EXTRACTED DATA -

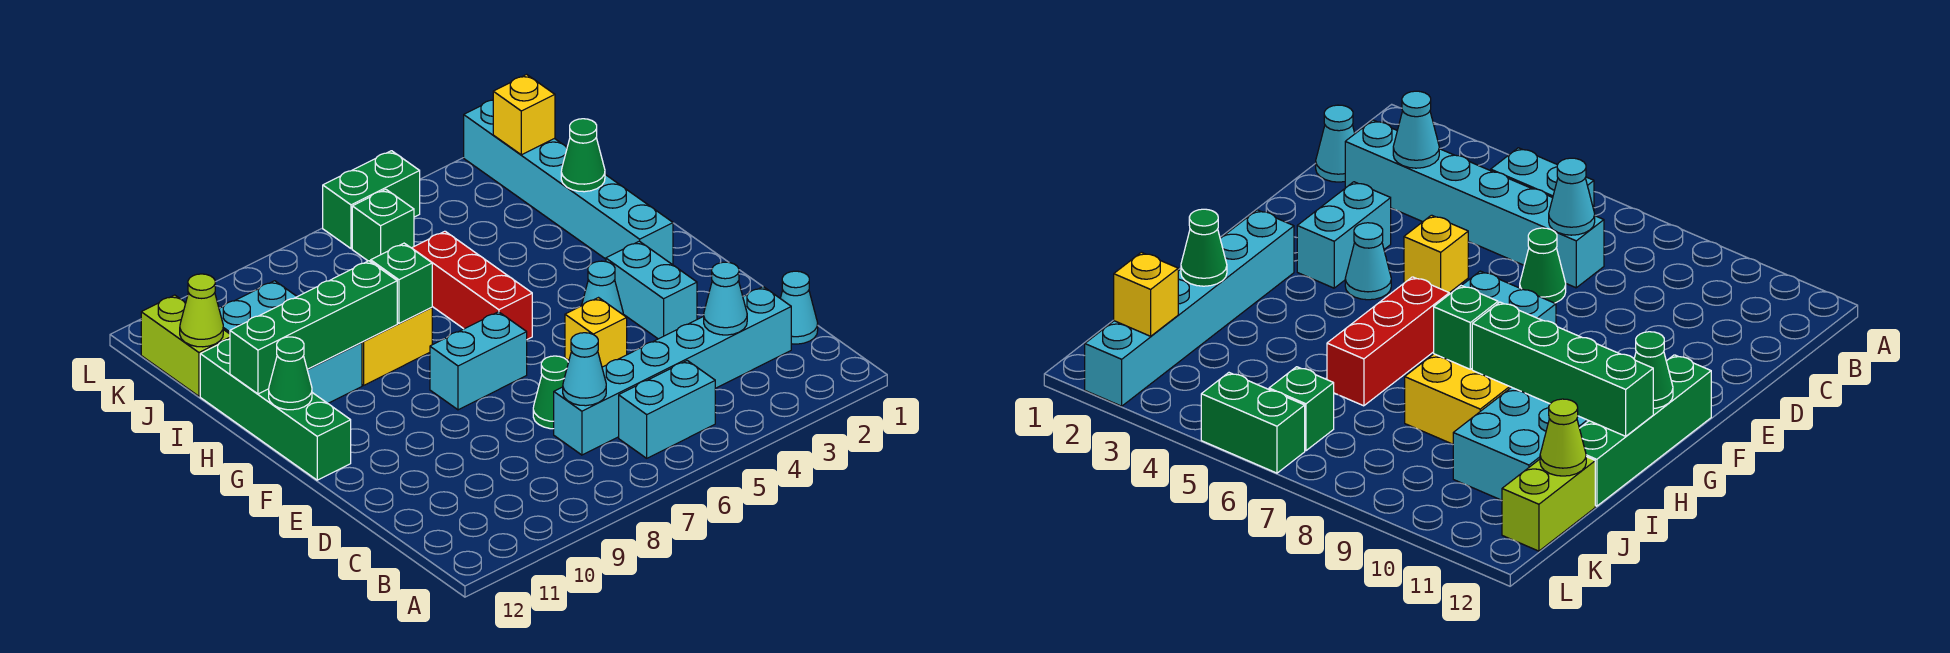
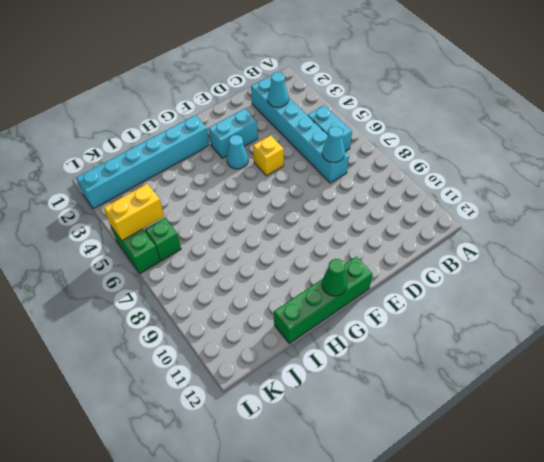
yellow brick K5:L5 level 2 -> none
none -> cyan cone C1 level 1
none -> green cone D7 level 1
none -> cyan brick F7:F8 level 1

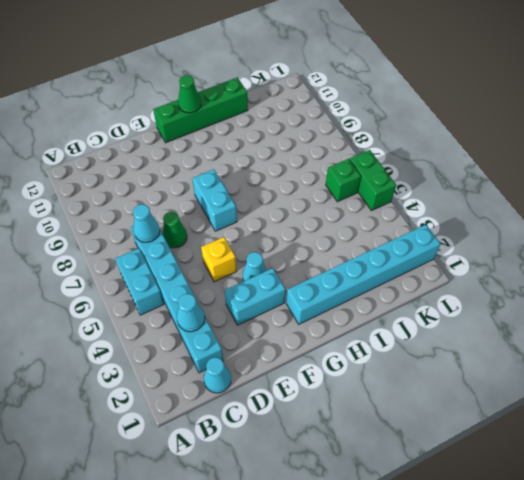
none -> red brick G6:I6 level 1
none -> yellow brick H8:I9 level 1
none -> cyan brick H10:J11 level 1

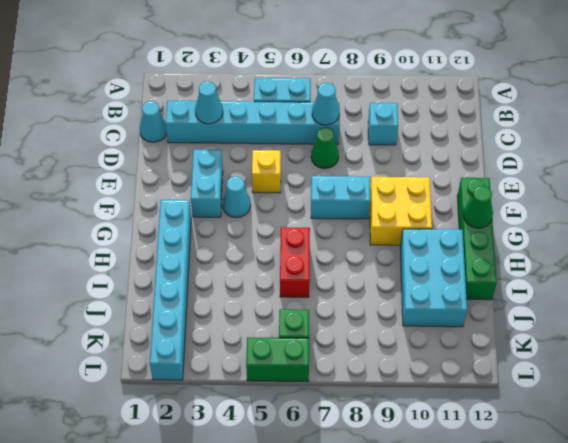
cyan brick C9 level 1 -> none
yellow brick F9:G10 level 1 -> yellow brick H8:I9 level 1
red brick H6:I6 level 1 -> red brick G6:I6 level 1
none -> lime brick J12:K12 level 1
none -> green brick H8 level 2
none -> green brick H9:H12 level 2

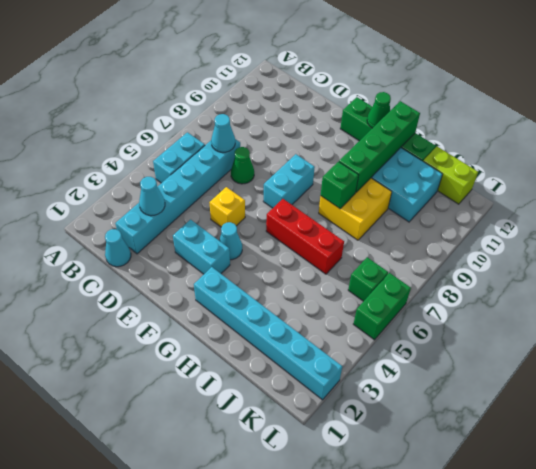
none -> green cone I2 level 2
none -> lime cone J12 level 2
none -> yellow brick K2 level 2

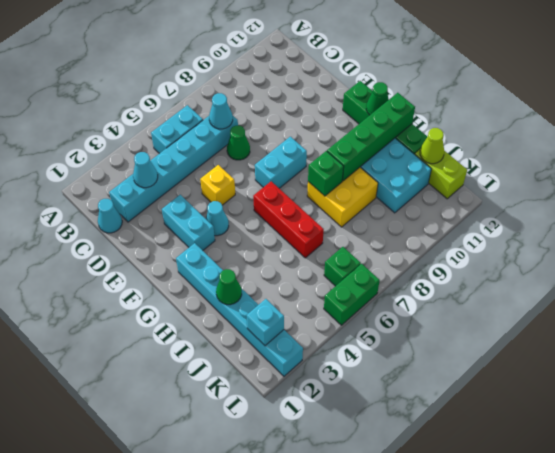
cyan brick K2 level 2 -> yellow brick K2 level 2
---
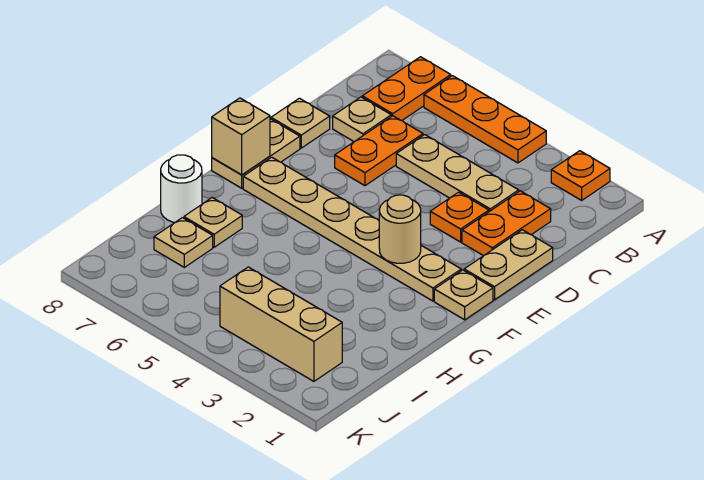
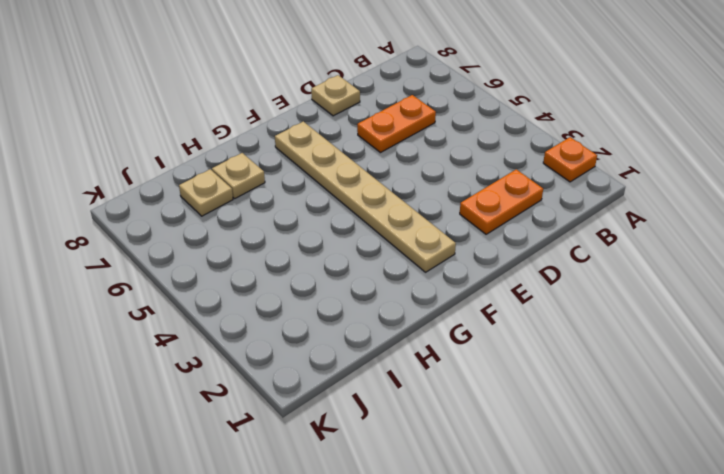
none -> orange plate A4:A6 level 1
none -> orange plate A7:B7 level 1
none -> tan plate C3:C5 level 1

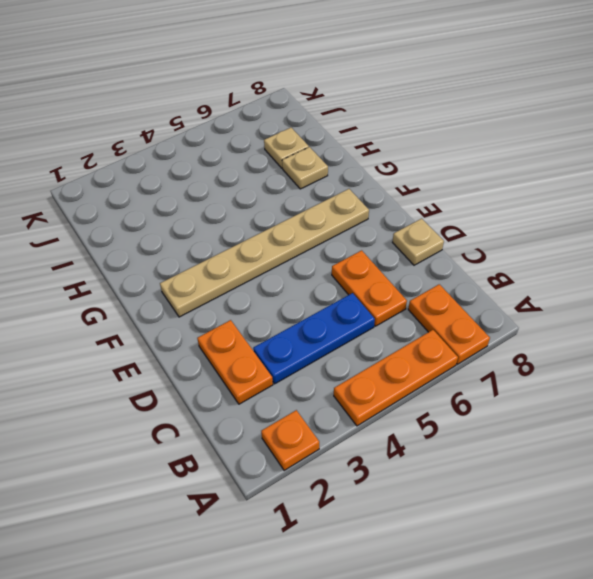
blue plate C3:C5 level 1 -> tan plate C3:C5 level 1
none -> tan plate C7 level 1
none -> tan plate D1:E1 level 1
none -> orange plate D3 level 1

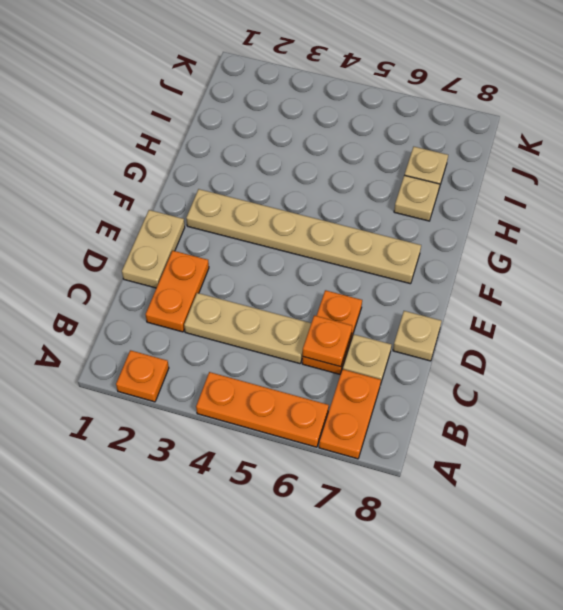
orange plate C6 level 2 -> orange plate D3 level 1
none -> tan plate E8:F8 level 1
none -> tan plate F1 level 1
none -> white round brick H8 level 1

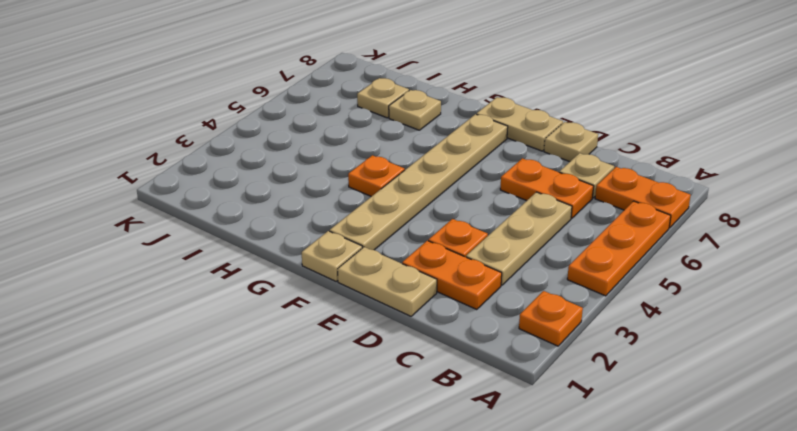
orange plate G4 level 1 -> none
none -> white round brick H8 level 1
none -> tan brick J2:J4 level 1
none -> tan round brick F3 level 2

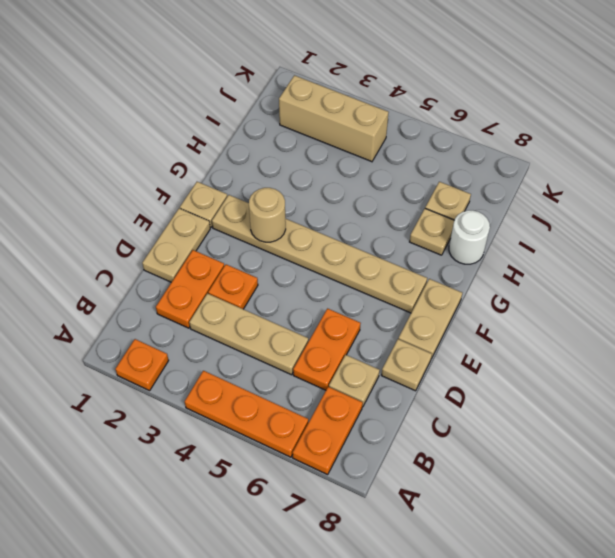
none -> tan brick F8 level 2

EXERCISE DESCRIPTION -
Transcribe the lines above exactly, beginning at the one with "none -> cyan brick F7:F8 level 1" and ending at the one with "cyan brick K2". Include both; exclude the pictures.

YOUR SOLUTION -
none -> cyan brick F7:F8 level 1

none -> red brick G6:I6 level 1
none -> yellow brick H8:I9 level 1
none -> cyan brick H10:J11 level 1

cyan brick C9 level 1 -> none
yellow brick F9:G10 level 1 -> yellow brick H8:I9 level 1
red brick H6:I6 level 1 -> red brick G6:I6 level 1
none -> lime brick J12:K12 level 1
none -> green brick H8 level 2
none -> green brick H9:H12 level 2

none -> green cone I2 level 2
none -> lime cone J12 level 2
none -> yellow brick K2 level 2

cyan brick K2 level 2 -> yellow brick K2 level 2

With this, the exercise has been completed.